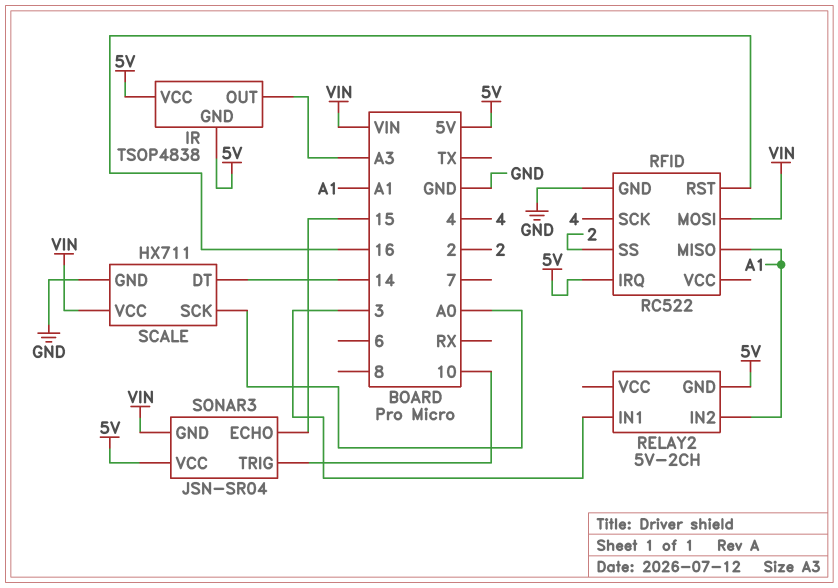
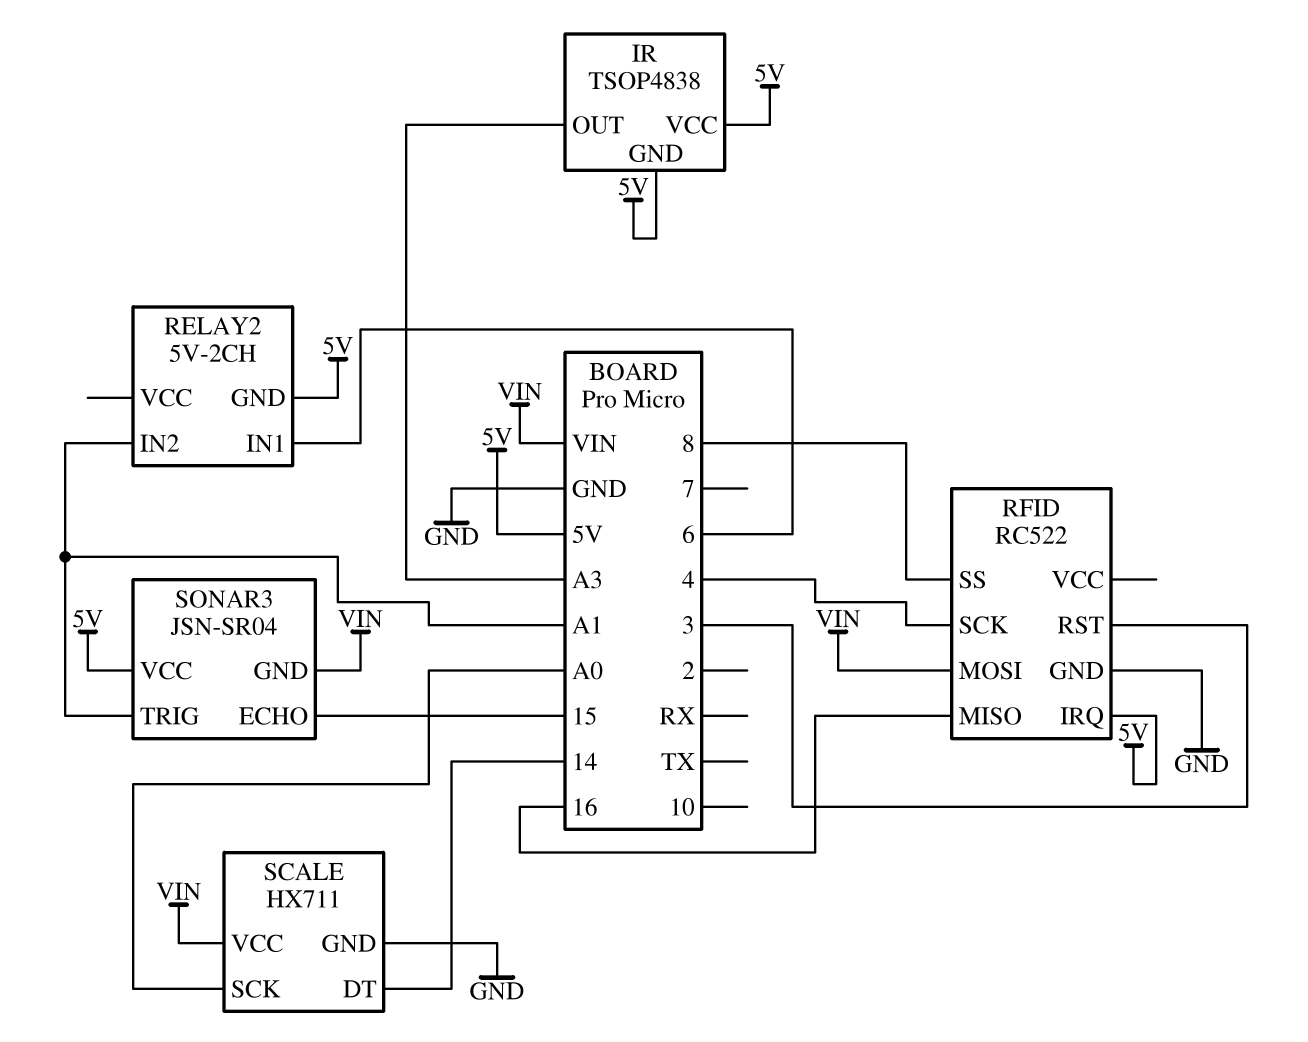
RELAY2 pin IN1: 3 -> 6
RFID pin MISO: A1 -> 16
RFID pin RST: 16 -> 3
RFID pin SS: 2 -> 8
SONAR3 pin TRIG: 10 -> A1

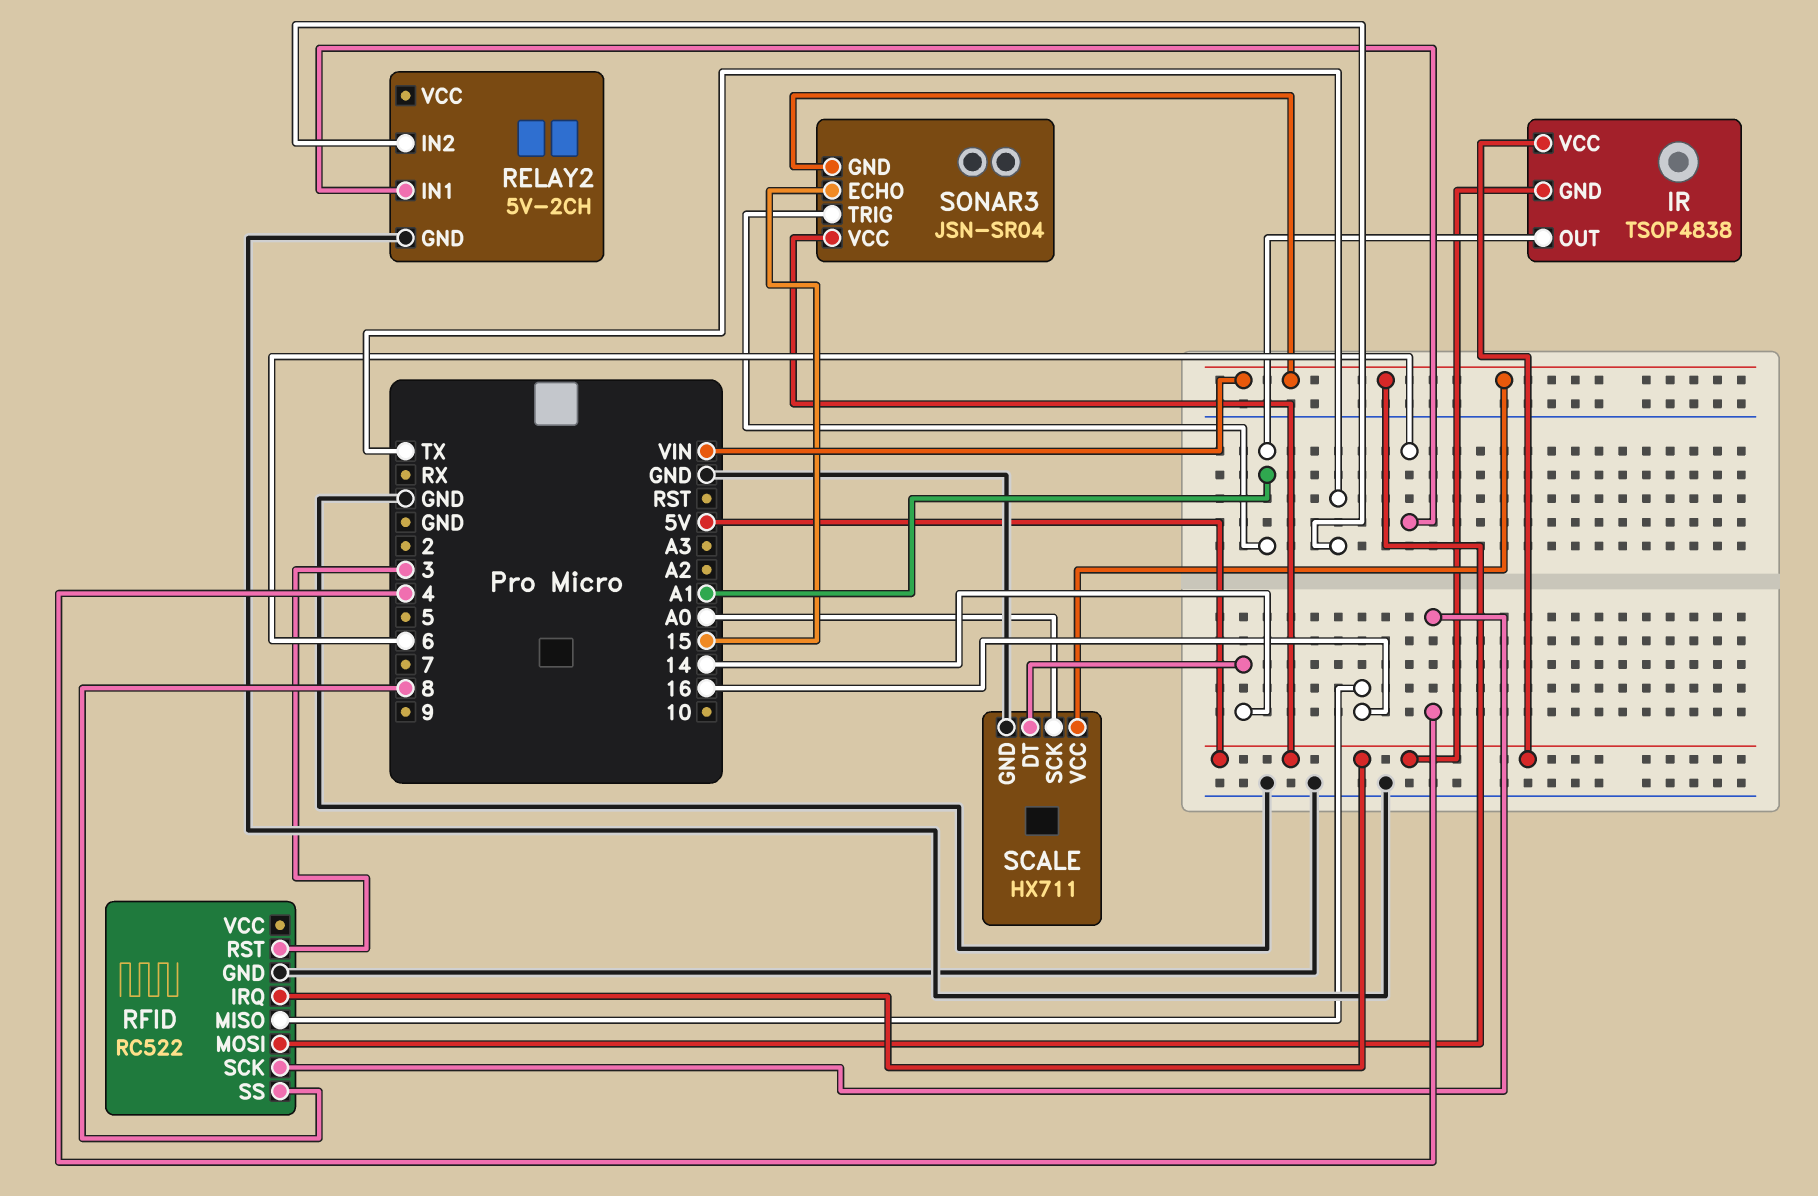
IR pin OUT: A3 -> A1
RELAY2 pin GND: 5V -> GND
RELAY2 pin IN2: A1 -> TX

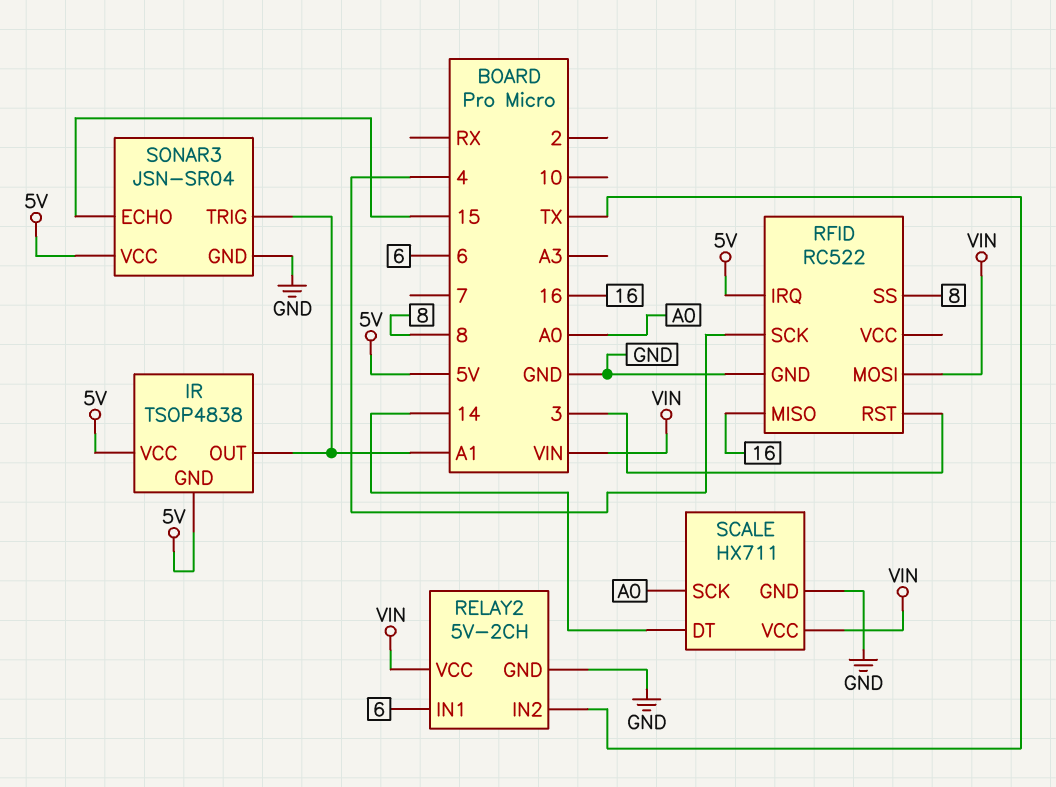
RELAY2 pin VCC: none -> VIN
SONAR3 pin GND: VIN -> GND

========================

TASK ITEM -> Could the entries above be retyped exactly, with the pictures left out?

TASK ANSWER ->
RELAY2 pin IN1: 3 -> 6
RFID pin MISO: A1 -> 16
RFID pin RST: 16 -> 3
RFID pin SS: 2 -> 8
SONAR3 pin TRIG: 10 -> A1

IR pin OUT: A3 -> A1
RELAY2 pin GND: 5V -> GND
RELAY2 pin IN2: A1 -> TX

RELAY2 pin VCC: none -> VIN
SONAR3 pin GND: VIN -> GND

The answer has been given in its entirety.